**Provided material**
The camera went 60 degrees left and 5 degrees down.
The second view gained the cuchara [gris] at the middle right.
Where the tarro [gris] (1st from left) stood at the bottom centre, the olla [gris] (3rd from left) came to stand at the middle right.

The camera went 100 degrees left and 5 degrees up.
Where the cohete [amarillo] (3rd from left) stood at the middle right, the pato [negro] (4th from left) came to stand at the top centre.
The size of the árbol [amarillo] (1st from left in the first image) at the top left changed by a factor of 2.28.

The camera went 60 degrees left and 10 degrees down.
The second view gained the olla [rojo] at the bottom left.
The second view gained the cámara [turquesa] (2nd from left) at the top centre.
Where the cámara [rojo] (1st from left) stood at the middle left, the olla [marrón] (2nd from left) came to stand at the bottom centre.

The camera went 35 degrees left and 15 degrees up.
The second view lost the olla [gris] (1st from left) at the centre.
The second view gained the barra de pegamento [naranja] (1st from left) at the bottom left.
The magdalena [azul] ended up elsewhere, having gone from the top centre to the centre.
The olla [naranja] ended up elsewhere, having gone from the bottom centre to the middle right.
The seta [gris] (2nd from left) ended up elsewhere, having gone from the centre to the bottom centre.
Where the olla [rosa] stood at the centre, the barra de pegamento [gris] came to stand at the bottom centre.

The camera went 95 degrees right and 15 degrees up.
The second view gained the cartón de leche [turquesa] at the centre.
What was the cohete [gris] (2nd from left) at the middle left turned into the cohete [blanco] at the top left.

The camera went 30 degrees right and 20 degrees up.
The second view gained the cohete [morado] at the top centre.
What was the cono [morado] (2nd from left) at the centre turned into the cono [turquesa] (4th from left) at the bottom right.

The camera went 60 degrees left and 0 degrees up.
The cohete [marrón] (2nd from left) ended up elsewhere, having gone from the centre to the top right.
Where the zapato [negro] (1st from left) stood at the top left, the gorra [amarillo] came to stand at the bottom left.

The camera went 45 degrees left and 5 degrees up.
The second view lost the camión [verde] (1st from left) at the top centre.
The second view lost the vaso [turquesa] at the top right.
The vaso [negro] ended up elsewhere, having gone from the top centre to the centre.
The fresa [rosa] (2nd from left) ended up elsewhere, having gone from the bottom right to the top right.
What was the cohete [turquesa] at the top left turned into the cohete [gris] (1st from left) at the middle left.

**About this exercise**
Every line containing the word "right" must be copied from the material above.

**Exercise response**
The second view gained the cuchara [gris] at the middle right.
Where the tarro [gris] (1st from left) stood at the bottom centre, the olla [gris] (3rd from left) came to stand at the middle right.
Where the cohete [amarillo] (3rd from left) stood at the middle right, the pato [negro] (4th from left) came to stand at the top centre.
The olla [naranja] ended up elsewhere, having gone from the bottom centre to the middle right.
The camera went 95 degrees right and 15 degrees up.
The camera went 30 degrees right and 20 degrees up.
What was the cono [morado] (2nd from left) at the centre turned into the cono [turquesa] (4th from left) at the bottom right.
The cohete [marrón] (2nd from left) ended up elsewhere, having gone from the centre to the top right.
The second view lost the vaso [turquesa] at the top right.
The fresa [rosa] (2nd from left) ended up elsewhere, having gone from the bottom right to the top right.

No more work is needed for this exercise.